-- Supplied data follows --
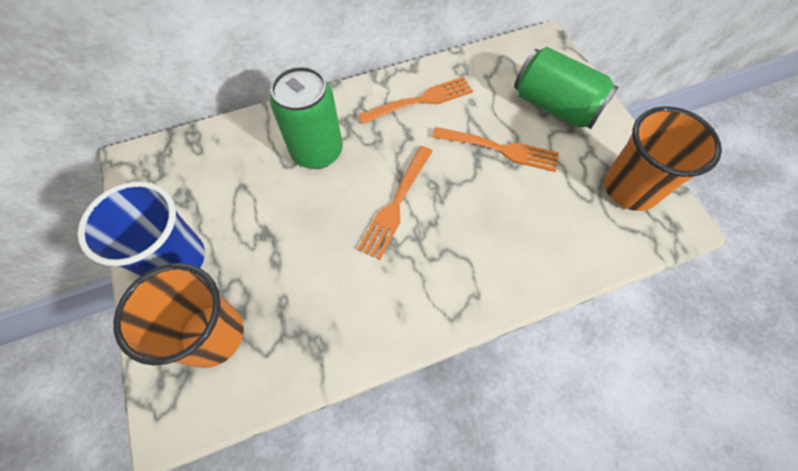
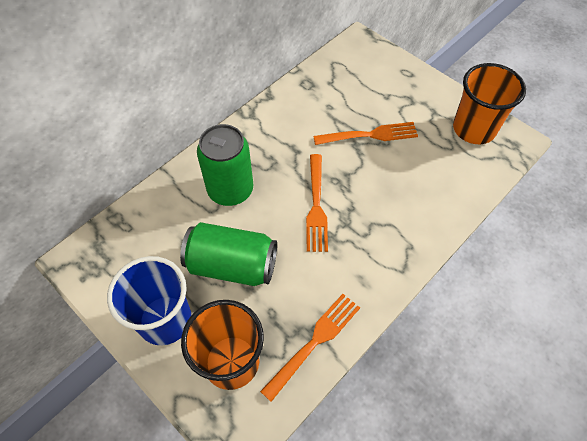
camera: 25 degrees left, 5 degrees down
(419, 101) = (289, 120): orange fork -> orange fork (314, 343)
(555, 106) = (392, 88): green can -> green can (232, 265)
-- Supplied data concluded --
_Task to complete_
The material above must be set down word for word, with no picture carried over.

_Final answer_
camera: 25 degrees left, 5 degrees down
(419, 101) = (289, 120): orange fork -> orange fork (314, 343)
(555, 106) = (392, 88): green can -> green can (232, 265)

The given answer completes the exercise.